### What is needed
In the records below, set down verbatim the lines starting with the one that contains "brown cross: moved 2 px left, 2 px down" and continuing through the one that contains "black diamond: moved 1 px right, 14 px up", with both of those lines included. Leave the pictures out of your answer.

### Dataset excerpts
━━━━━━━━━━━━━━━━━━━━

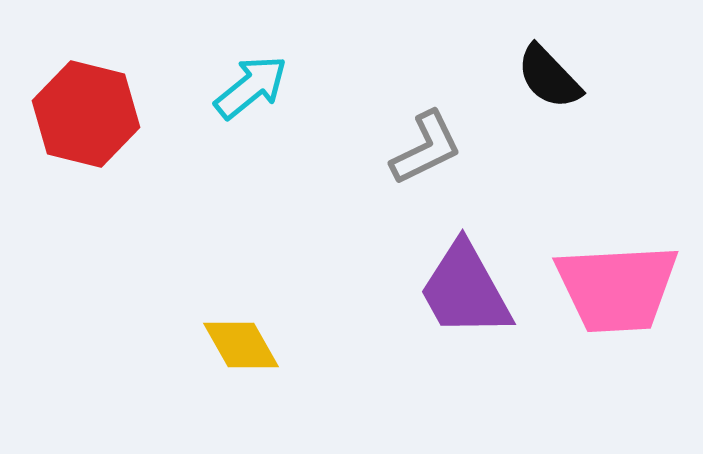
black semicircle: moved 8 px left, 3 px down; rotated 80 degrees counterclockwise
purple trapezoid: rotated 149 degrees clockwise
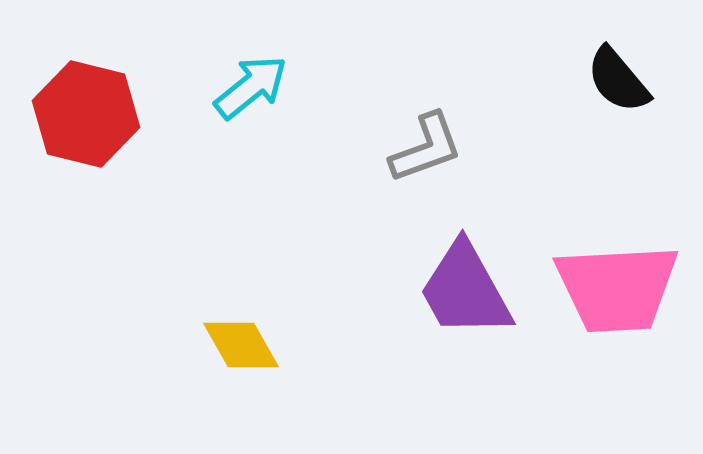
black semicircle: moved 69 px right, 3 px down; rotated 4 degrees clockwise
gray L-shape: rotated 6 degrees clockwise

━━━━━━━━━━━━━━━━━━━━

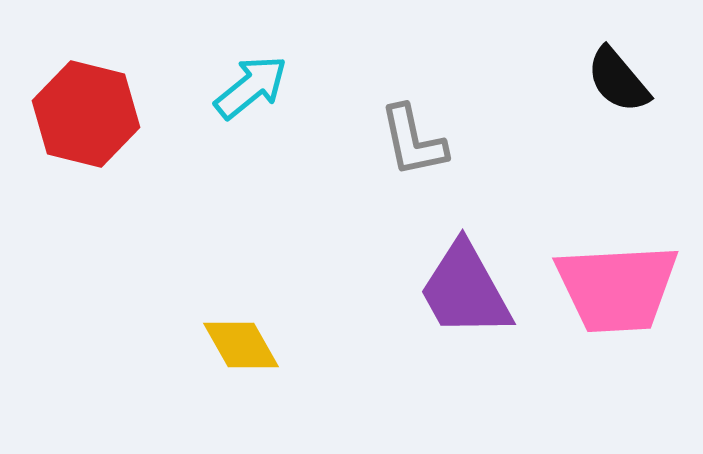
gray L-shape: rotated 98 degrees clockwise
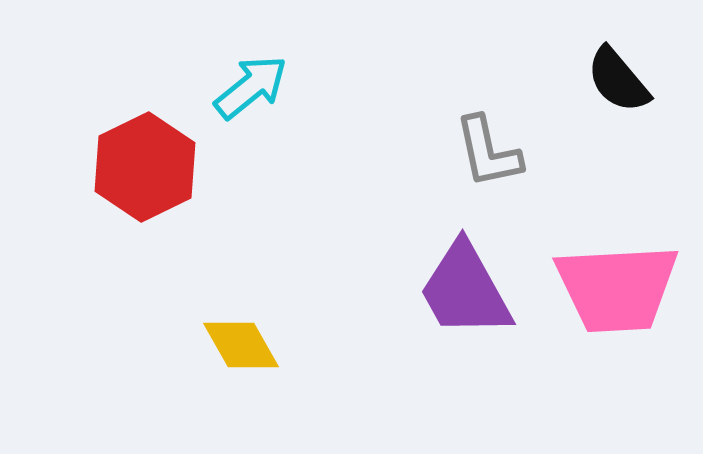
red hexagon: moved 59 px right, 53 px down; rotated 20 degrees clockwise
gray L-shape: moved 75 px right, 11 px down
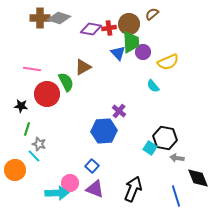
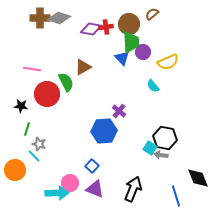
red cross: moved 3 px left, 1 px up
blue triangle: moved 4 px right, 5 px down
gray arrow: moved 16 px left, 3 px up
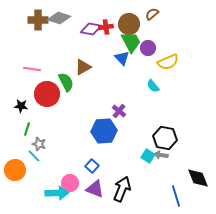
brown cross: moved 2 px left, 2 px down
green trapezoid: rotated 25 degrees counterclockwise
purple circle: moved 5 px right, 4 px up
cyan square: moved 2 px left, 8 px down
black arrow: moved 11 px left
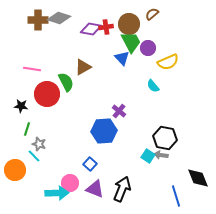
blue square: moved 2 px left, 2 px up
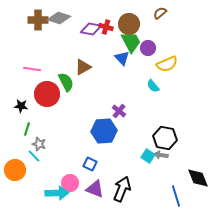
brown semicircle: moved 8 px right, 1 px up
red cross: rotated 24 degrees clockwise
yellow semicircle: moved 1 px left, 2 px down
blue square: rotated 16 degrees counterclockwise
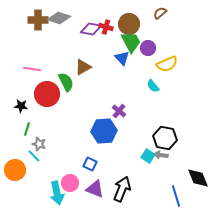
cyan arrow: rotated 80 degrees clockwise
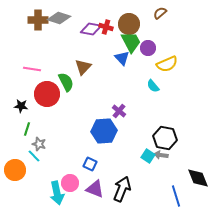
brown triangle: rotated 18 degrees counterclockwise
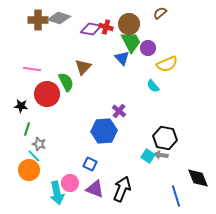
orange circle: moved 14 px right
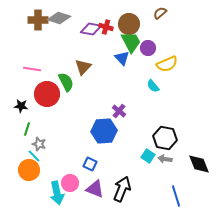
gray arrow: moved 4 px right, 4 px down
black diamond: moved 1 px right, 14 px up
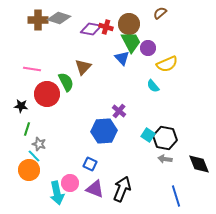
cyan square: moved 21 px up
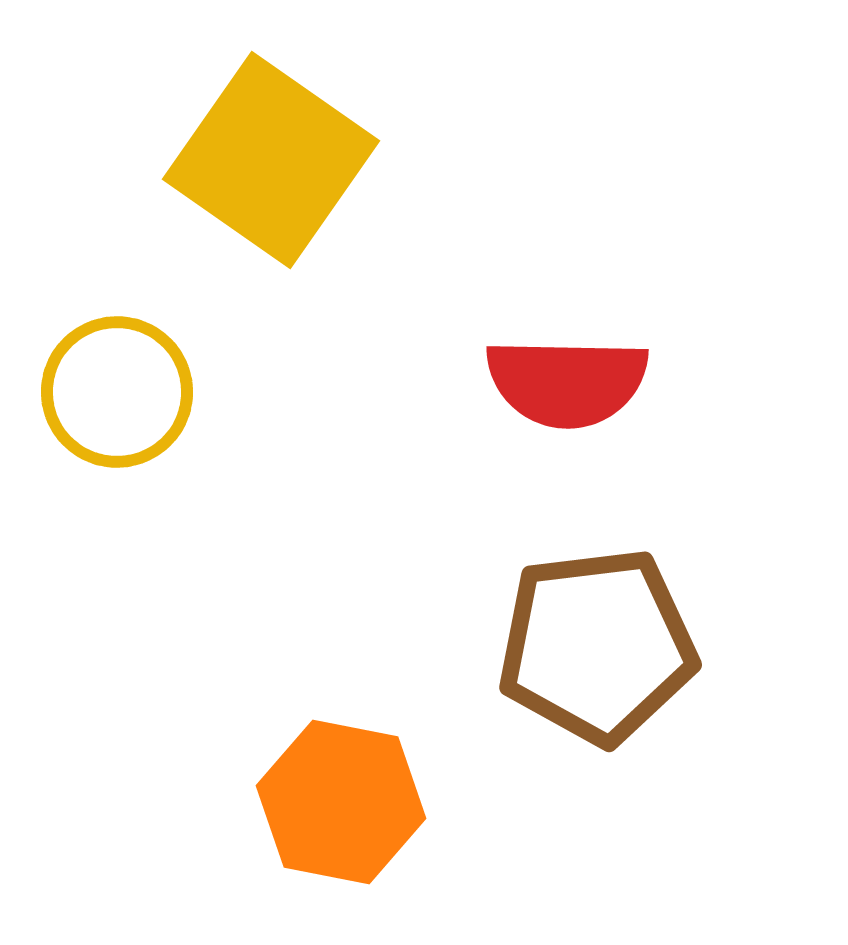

━━━━━━━━━━━━━━━━━━━━

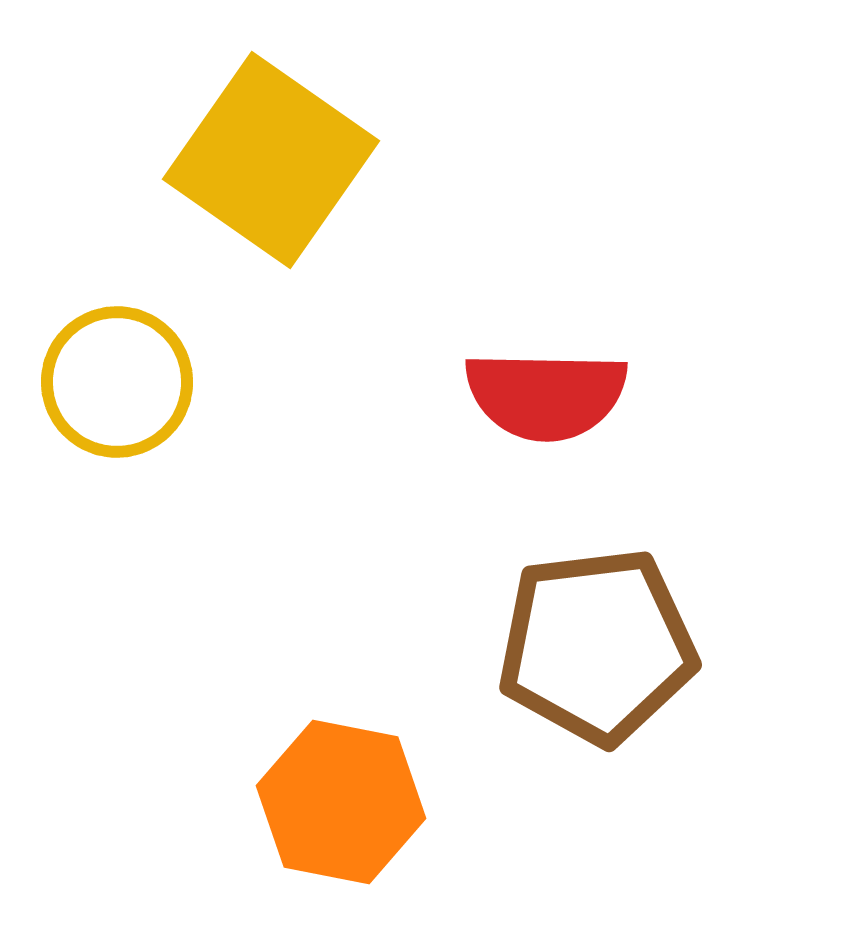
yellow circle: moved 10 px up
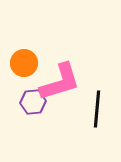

━━━━━━━━━━━━━━━━━━━━

### Answer to the exercise
brown cross: moved 2 px left, 2 px down
green trapezoid: rotated 25 degrees counterclockwise
purple circle: moved 5 px right, 4 px up
cyan square: moved 2 px left, 8 px down
black arrow: moved 11 px left
blue square: moved 2 px left, 2 px up
brown semicircle: moved 8 px right, 1 px up
red cross: rotated 24 degrees clockwise
yellow semicircle: moved 1 px left, 2 px down
blue square: rotated 16 degrees counterclockwise
cyan arrow: rotated 80 degrees clockwise
brown triangle: rotated 18 degrees counterclockwise
orange circle: moved 14 px right
gray arrow: moved 4 px right, 4 px down
black diamond: moved 1 px right, 14 px up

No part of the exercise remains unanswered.